§ **What this task involves**:
Every line of the listing that contains the word "green" is to be copied out.

........

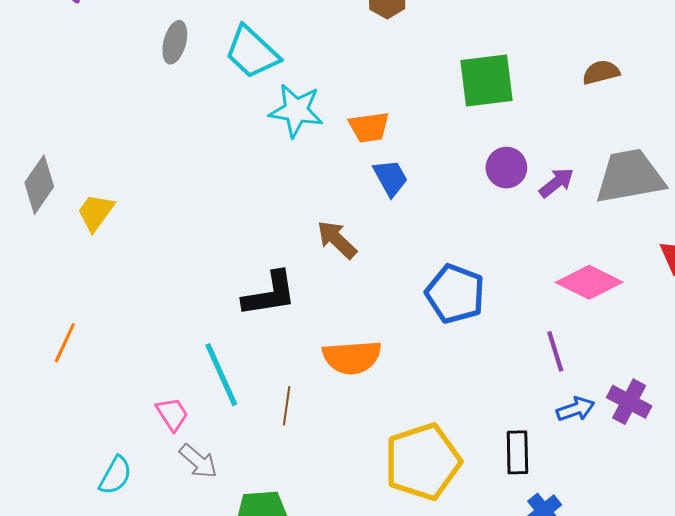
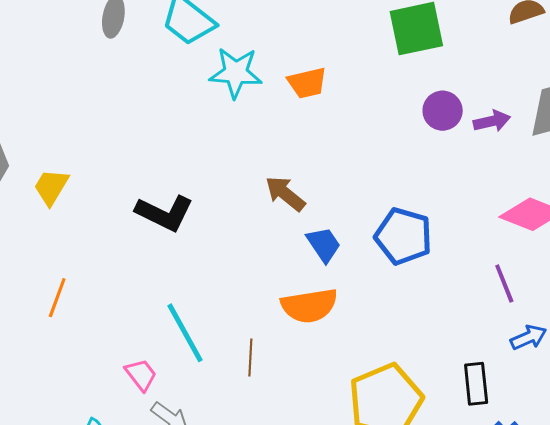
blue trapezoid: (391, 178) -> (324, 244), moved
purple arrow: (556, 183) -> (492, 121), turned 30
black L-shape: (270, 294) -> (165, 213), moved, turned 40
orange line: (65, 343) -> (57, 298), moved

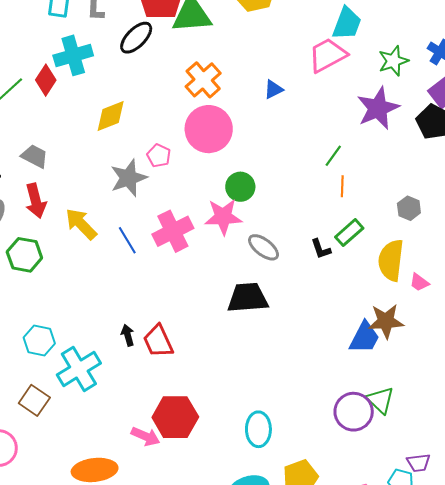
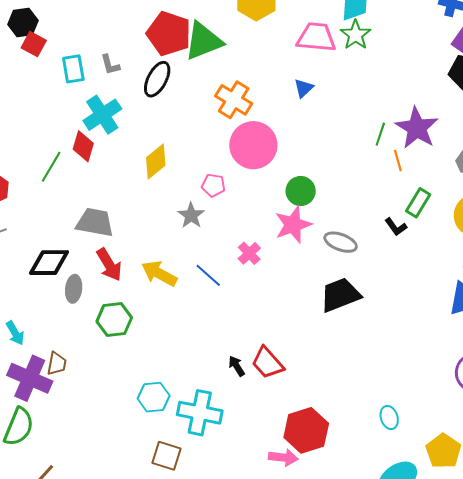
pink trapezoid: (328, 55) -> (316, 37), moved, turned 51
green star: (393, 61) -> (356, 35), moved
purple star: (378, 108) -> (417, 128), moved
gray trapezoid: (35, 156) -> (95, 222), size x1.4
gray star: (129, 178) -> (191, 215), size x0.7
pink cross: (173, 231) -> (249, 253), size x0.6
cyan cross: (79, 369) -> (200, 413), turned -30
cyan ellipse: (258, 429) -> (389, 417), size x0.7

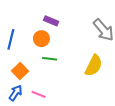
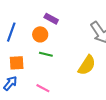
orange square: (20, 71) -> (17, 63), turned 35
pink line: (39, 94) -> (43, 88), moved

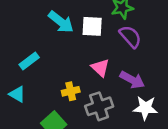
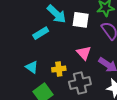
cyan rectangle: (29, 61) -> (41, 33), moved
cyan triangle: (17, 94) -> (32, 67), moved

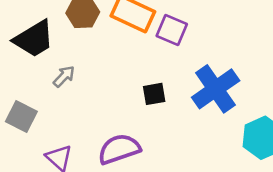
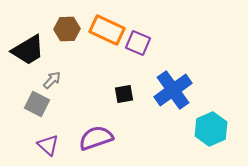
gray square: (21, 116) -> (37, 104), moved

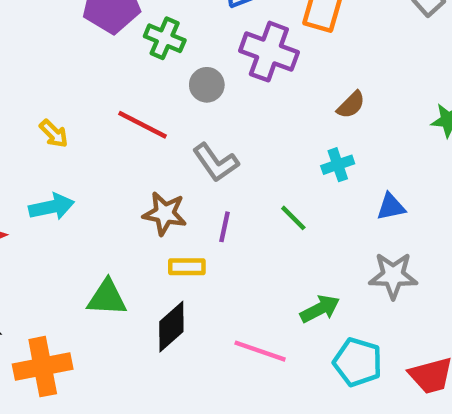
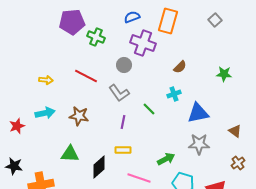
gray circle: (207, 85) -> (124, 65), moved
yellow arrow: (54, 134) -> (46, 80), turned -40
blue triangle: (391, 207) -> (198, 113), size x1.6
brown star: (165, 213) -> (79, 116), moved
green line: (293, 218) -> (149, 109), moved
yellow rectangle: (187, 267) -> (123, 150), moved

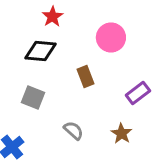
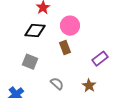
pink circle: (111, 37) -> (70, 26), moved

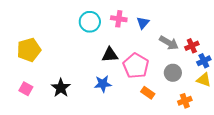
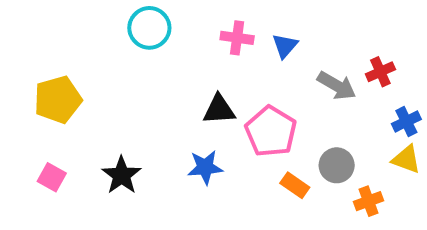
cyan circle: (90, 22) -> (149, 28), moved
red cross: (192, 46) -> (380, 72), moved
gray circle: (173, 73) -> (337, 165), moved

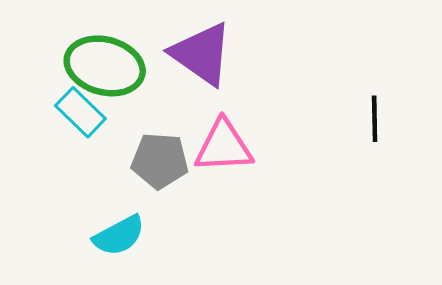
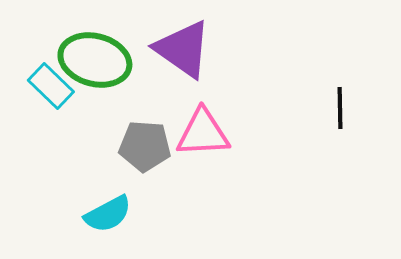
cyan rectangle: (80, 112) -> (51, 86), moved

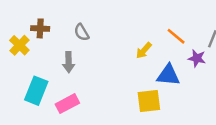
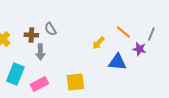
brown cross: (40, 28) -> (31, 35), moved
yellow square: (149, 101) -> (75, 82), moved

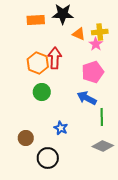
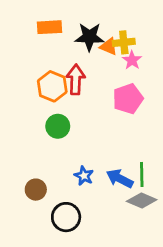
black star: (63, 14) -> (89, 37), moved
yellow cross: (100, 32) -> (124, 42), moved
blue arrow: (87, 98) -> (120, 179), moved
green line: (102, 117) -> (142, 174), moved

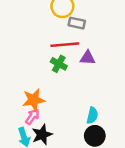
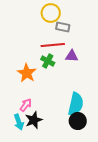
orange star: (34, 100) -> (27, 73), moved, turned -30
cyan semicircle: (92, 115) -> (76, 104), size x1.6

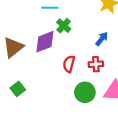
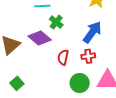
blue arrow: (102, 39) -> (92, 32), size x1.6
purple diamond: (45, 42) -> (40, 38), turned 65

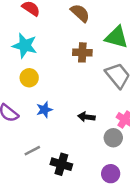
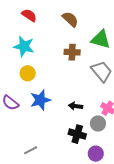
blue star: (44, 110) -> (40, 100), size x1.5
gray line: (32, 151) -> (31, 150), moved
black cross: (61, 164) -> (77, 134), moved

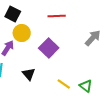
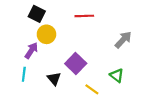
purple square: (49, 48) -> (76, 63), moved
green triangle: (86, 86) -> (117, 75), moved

........

§ **Exercise response**:
green star: (393, 61) -> (356, 35), moved
green line: (293, 218) -> (149, 109), moved
green line: (102, 117) -> (142, 174), moved
green triangle: (86, 86) -> (117, 75), moved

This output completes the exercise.